## Records to use

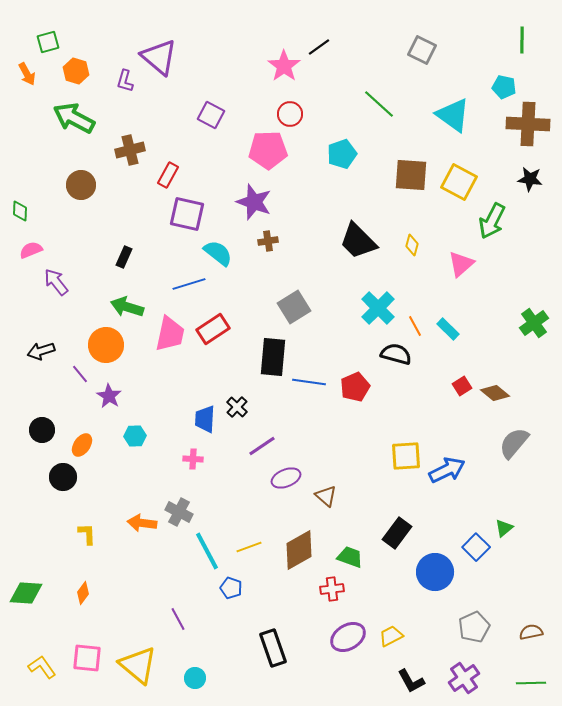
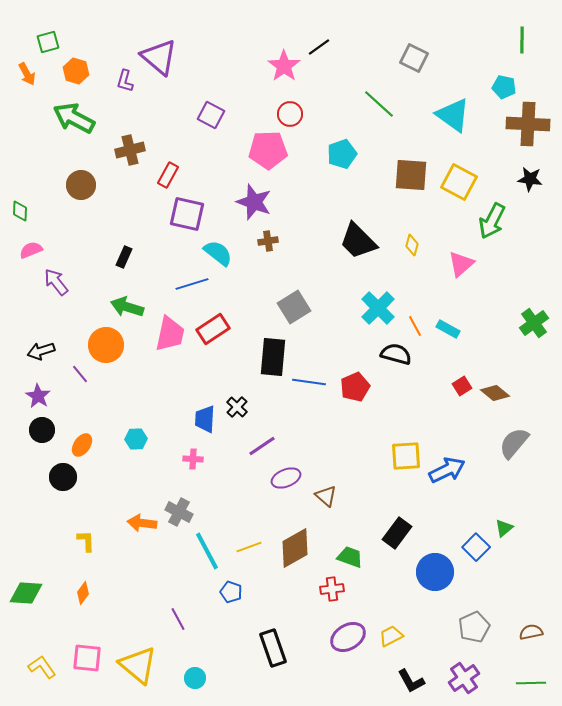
gray square at (422, 50): moved 8 px left, 8 px down
blue line at (189, 284): moved 3 px right
cyan rectangle at (448, 329): rotated 15 degrees counterclockwise
purple star at (109, 396): moved 71 px left
cyan hexagon at (135, 436): moved 1 px right, 3 px down
yellow L-shape at (87, 534): moved 1 px left, 7 px down
brown diamond at (299, 550): moved 4 px left, 2 px up
blue pentagon at (231, 588): moved 4 px down
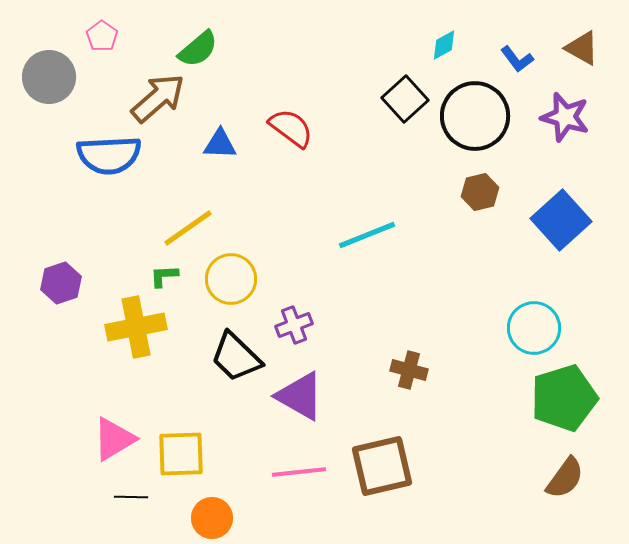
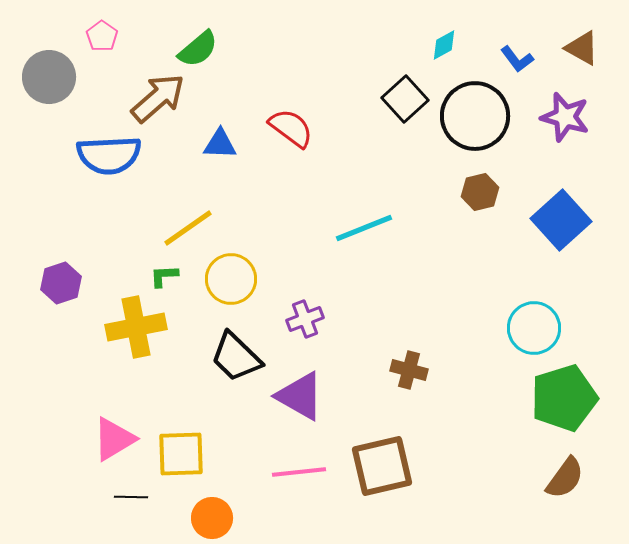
cyan line: moved 3 px left, 7 px up
purple cross: moved 11 px right, 6 px up
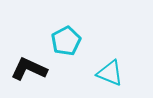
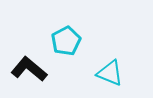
black L-shape: rotated 15 degrees clockwise
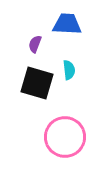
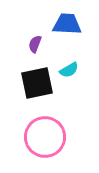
cyan semicircle: rotated 66 degrees clockwise
black square: rotated 28 degrees counterclockwise
pink circle: moved 20 px left
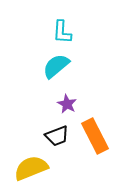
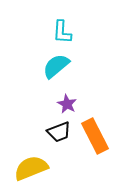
black trapezoid: moved 2 px right, 4 px up
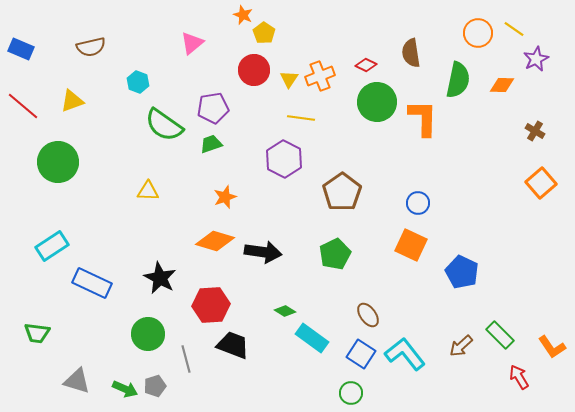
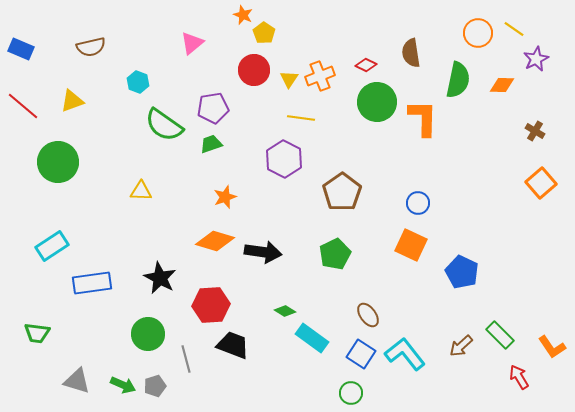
yellow triangle at (148, 191): moved 7 px left
blue rectangle at (92, 283): rotated 33 degrees counterclockwise
green arrow at (125, 389): moved 2 px left, 4 px up
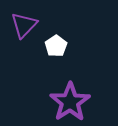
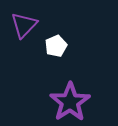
white pentagon: rotated 10 degrees clockwise
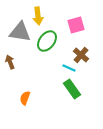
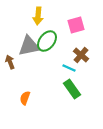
yellow arrow: rotated 12 degrees clockwise
gray triangle: moved 9 px right, 14 px down; rotated 20 degrees counterclockwise
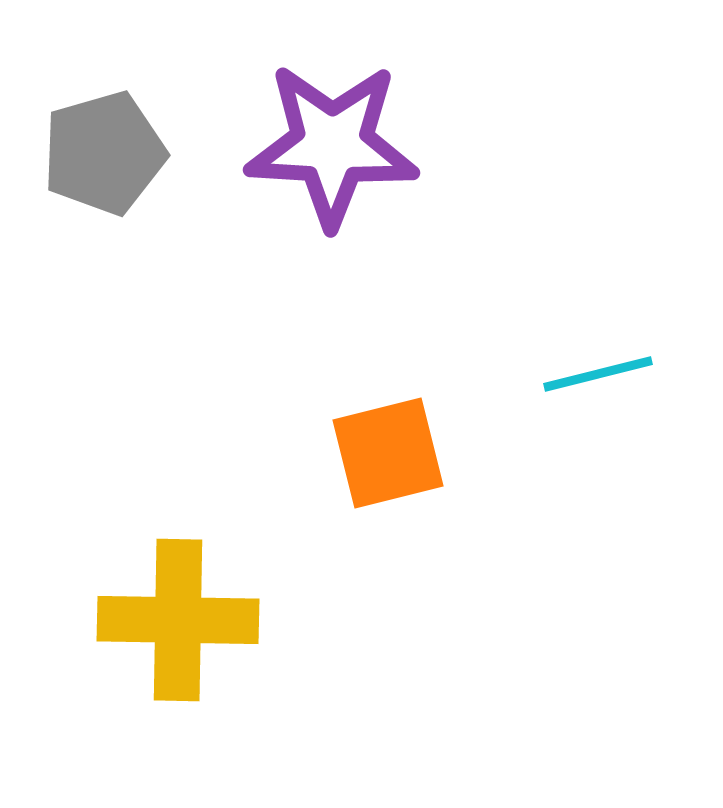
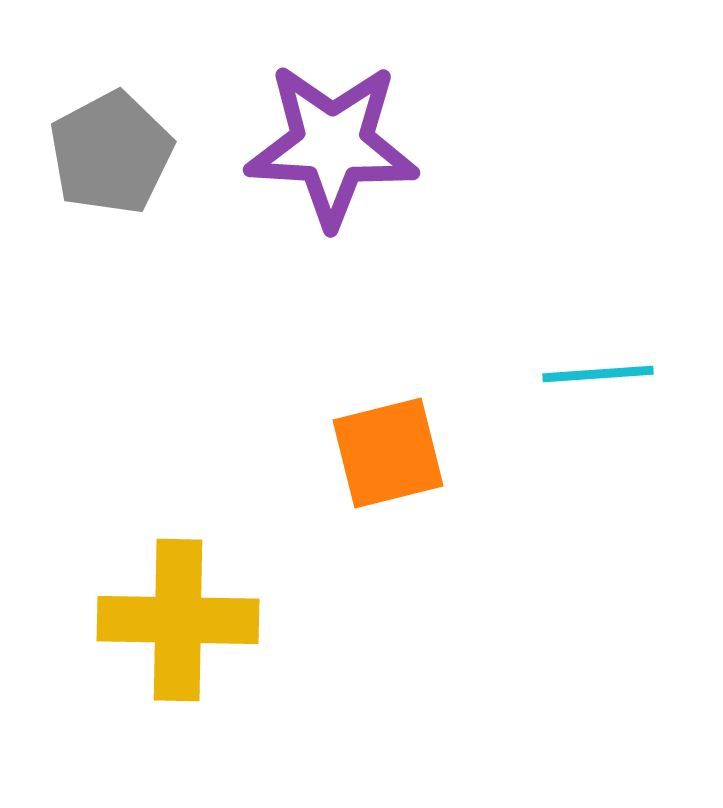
gray pentagon: moved 7 px right; rotated 12 degrees counterclockwise
cyan line: rotated 10 degrees clockwise
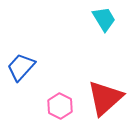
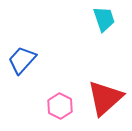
cyan trapezoid: rotated 12 degrees clockwise
blue trapezoid: moved 1 px right, 7 px up
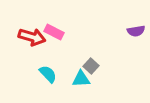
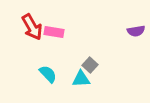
pink rectangle: rotated 18 degrees counterclockwise
red arrow: moved 10 px up; rotated 44 degrees clockwise
gray square: moved 1 px left, 1 px up
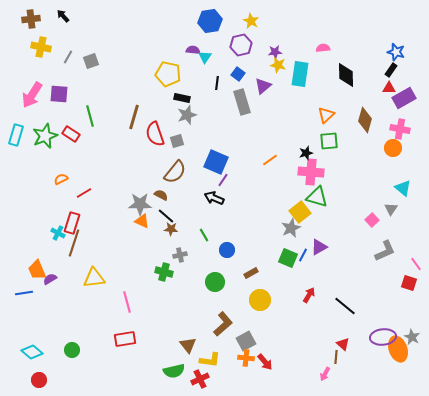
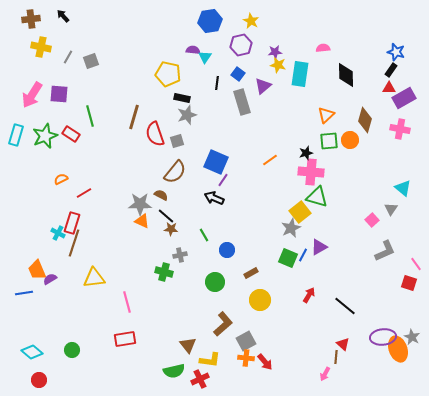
orange circle at (393, 148): moved 43 px left, 8 px up
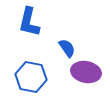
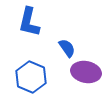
blue hexagon: rotated 12 degrees clockwise
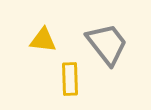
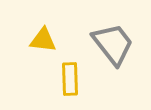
gray trapezoid: moved 6 px right
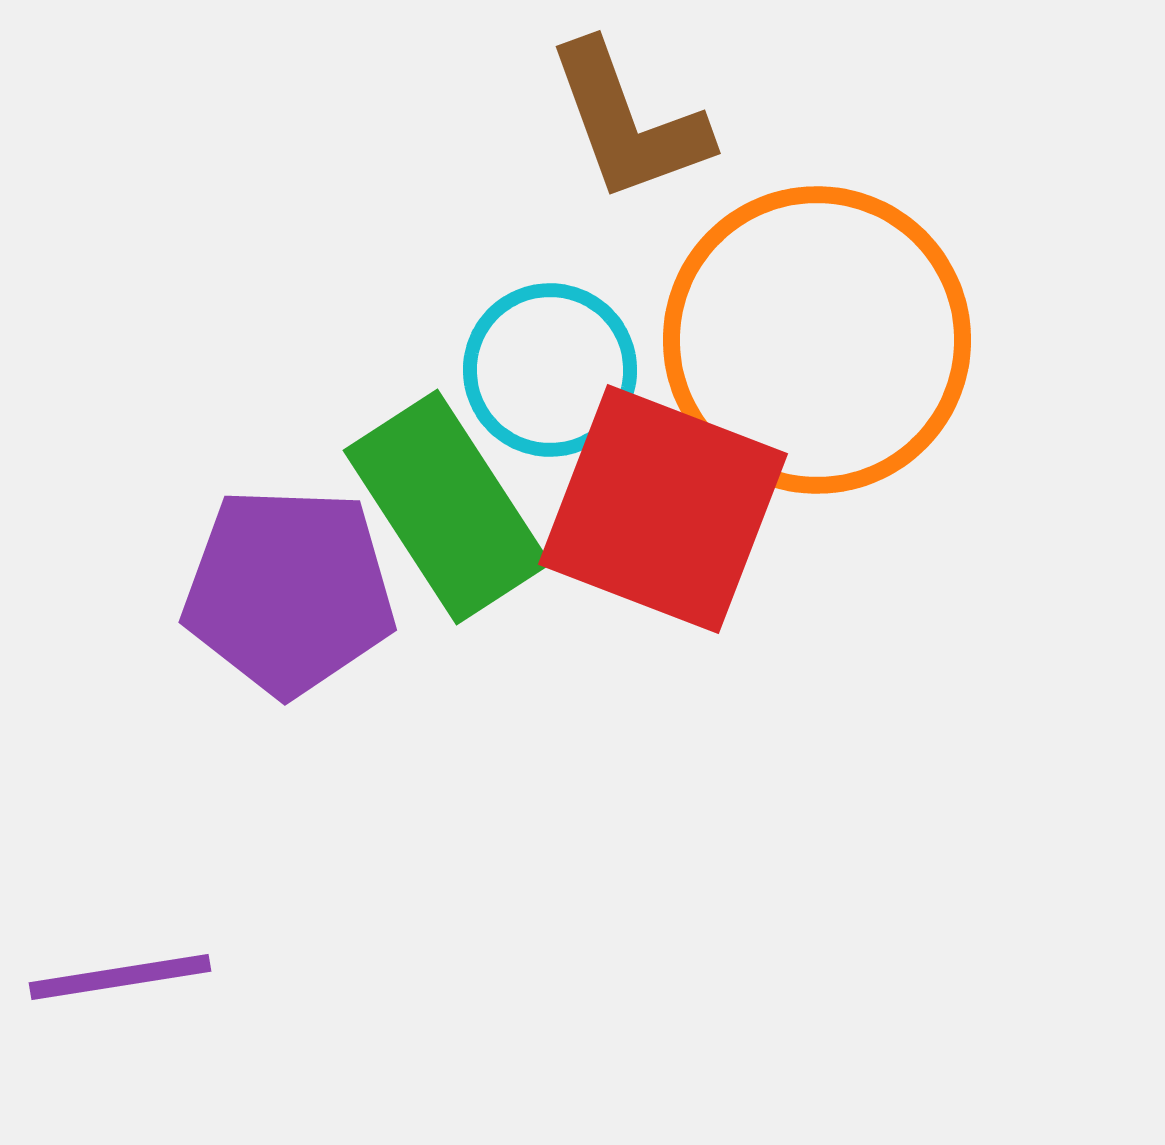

## Your objective
Repeat the records exactly, without the pictures.

## Reply to the exercise
gray square at (422, 50): moved 8 px left, 8 px down
blue line at (189, 284): moved 3 px right
cyan rectangle at (448, 329): rotated 15 degrees counterclockwise
purple star at (109, 396): moved 71 px left
cyan hexagon at (135, 436): moved 1 px right, 3 px down
yellow L-shape at (87, 534): moved 1 px left, 7 px down
brown diamond at (299, 550): moved 4 px left, 2 px up
blue pentagon at (231, 588): moved 4 px down
cyan line: moved 3 px left, 7 px up
purple cross: moved 11 px right, 6 px up
black L-shape: rotated 15 degrees clockwise
cyan semicircle: rotated 66 degrees clockwise
black square: rotated 28 degrees counterclockwise
pink circle: moved 20 px left
black trapezoid: moved 2 px right, 4 px up
yellow triangle at (148, 191): moved 7 px left
blue rectangle at (92, 283): rotated 33 degrees counterclockwise
green arrow at (125, 389): moved 2 px left, 4 px up
white pentagon: rotated 10 degrees clockwise
yellow arrow: rotated 12 degrees clockwise
gray triangle: moved 9 px right, 14 px down; rotated 20 degrees counterclockwise
gray pentagon: moved 7 px right; rotated 12 degrees counterclockwise
cyan line: rotated 10 degrees clockwise
cyan trapezoid: rotated 12 degrees clockwise
blue trapezoid: moved 1 px right, 7 px up
pink rectangle: rotated 18 degrees counterclockwise
red arrow: moved 10 px up; rotated 44 degrees clockwise
gray square: moved 1 px left, 1 px up
orange circle at (393, 148): moved 43 px left, 8 px up
blue hexagon: rotated 12 degrees clockwise
gray trapezoid: moved 6 px right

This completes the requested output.